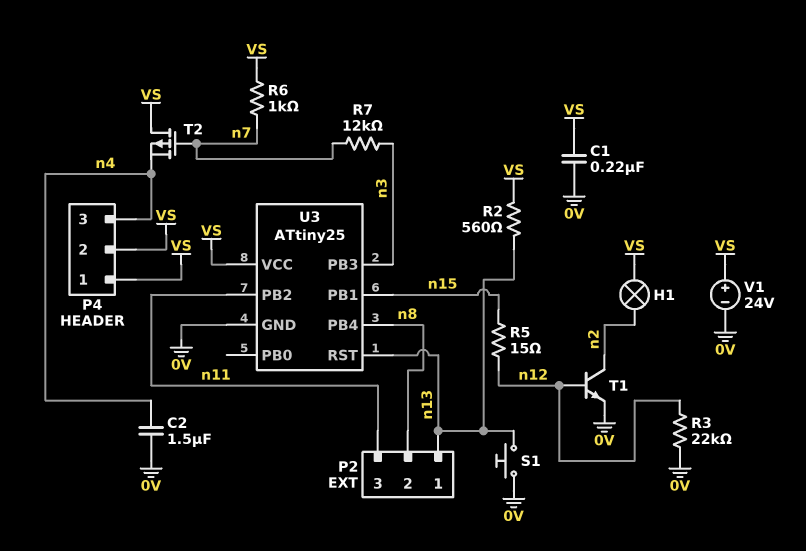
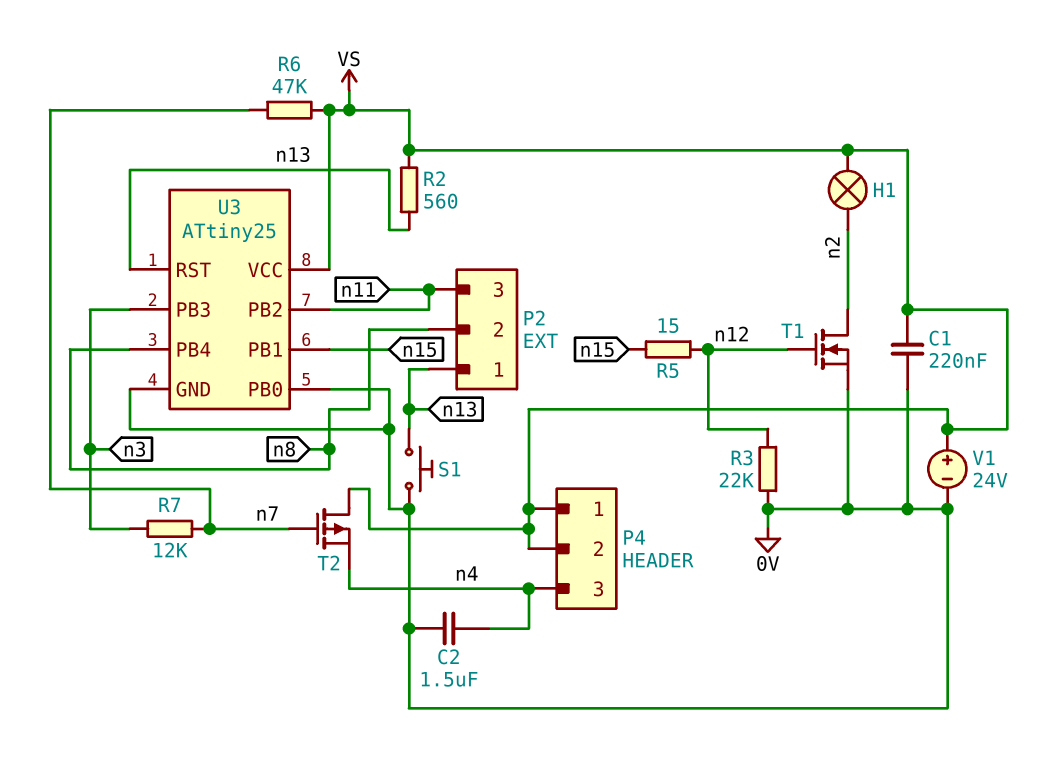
R6: 1k (VS, n7) -> 47k (VS, n7)
T1: NPN (B n12, C n2, E 0V) -> NMOS (G n12, D n2, S 0V)
U3 pin PB0: none -> 0V

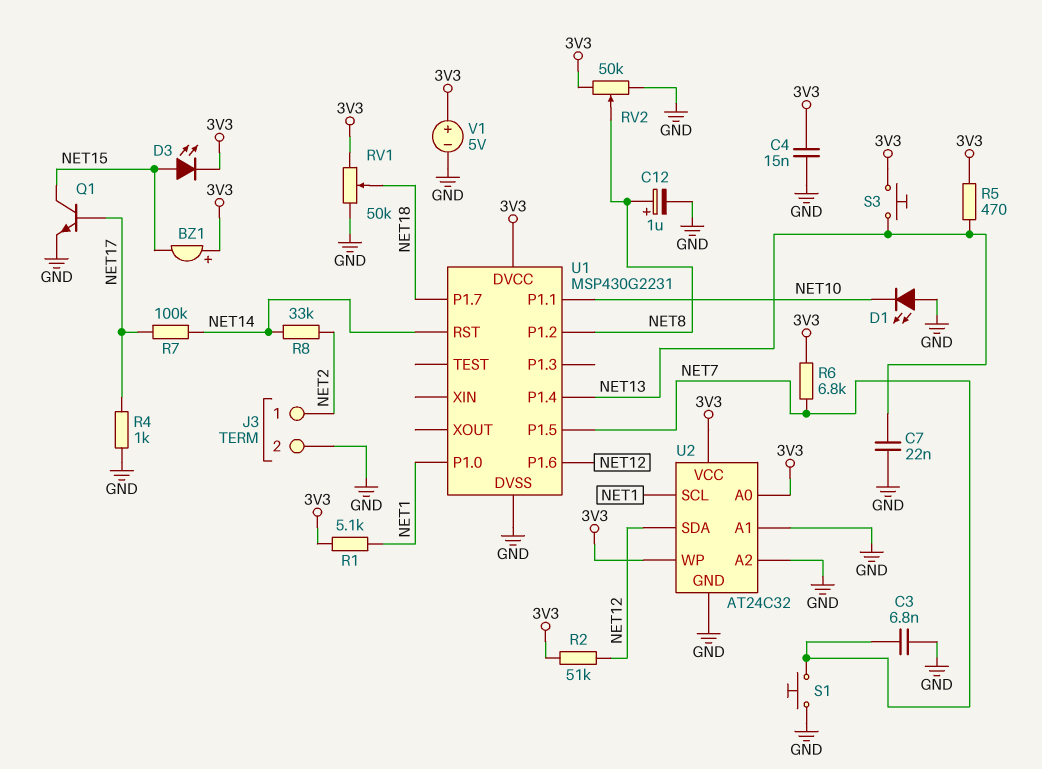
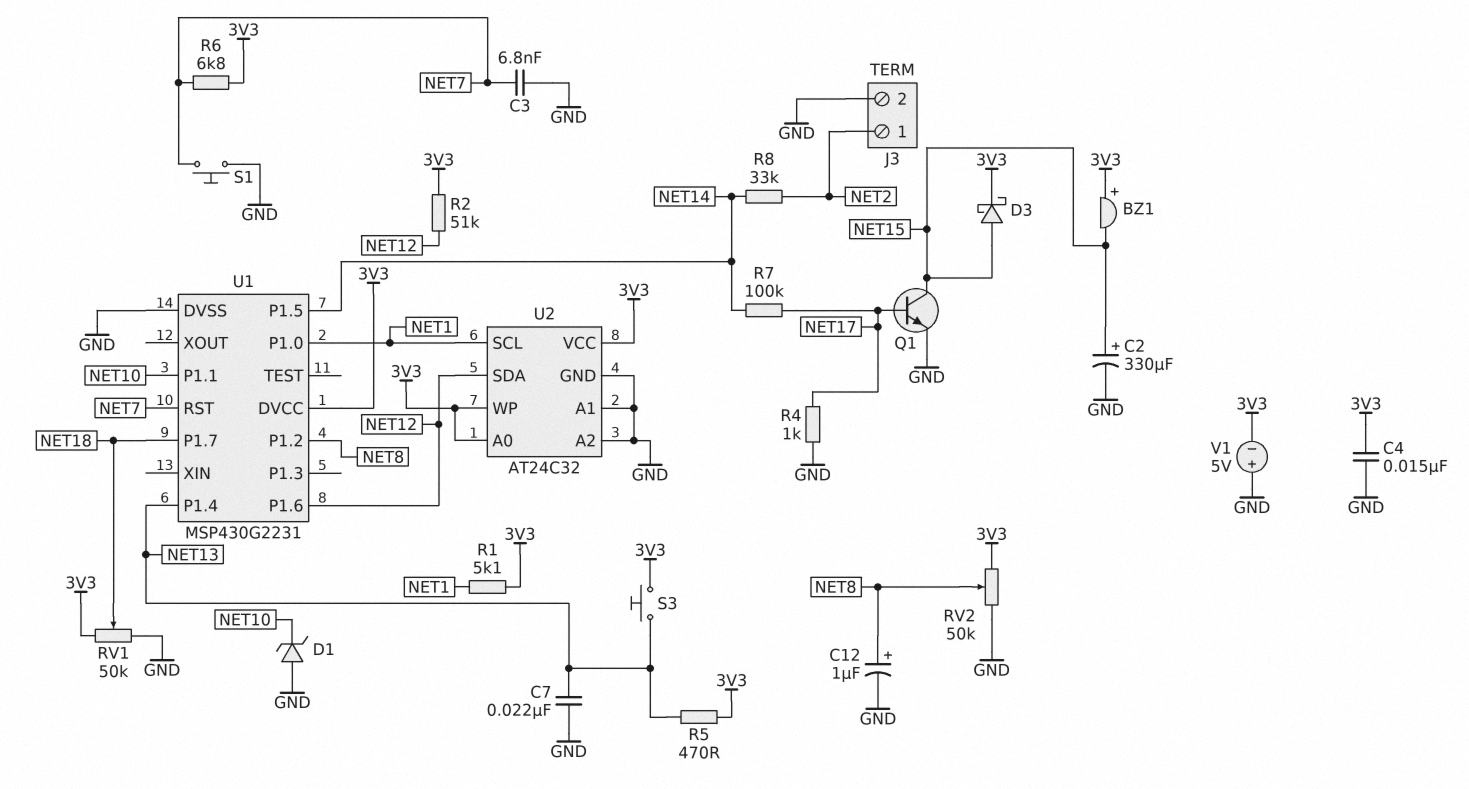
C2: none -> 330uF (plus NET15, minus GND)
D1: LED (A GND, K NET10) -> zener (A GND, K NET10)
D3: LED (A NET15, K 3V3) -> schottky (A NET15, K 3V3)
U1 pin P1.5: NET7 -> NET14
U1 pin RST: NET14 -> NET7
V1: 5V (plus 3V3, minus GND) -> 5V (plus GND, minus 3V3)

━━━━━━━━━━━━━━━━━━━━━━━━━━━━━━

[What you will do]
Exact copies of all the entries, without any pictures, are what the answer must contain.

[Exercise answer]
R6: 1k (VS, n7) -> 47k (VS, n7)
T1: NPN (B n12, C n2, E 0V) -> NMOS (G n12, D n2, S 0V)
U3 pin PB0: none -> 0V

C2: none -> 330uF (plus NET15, minus GND)
D1: LED (A GND, K NET10) -> zener (A GND, K NET10)
D3: LED (A NET15, K 3V3) -> schottky (A NET15, K 3V3)
U1 pin P1.5: NET7 -> NET14
U1 pin RST: NET14 -> NET7
V1: 5V (plus 3V3, minus GND) -> 5V (plus GND, minus 3V3)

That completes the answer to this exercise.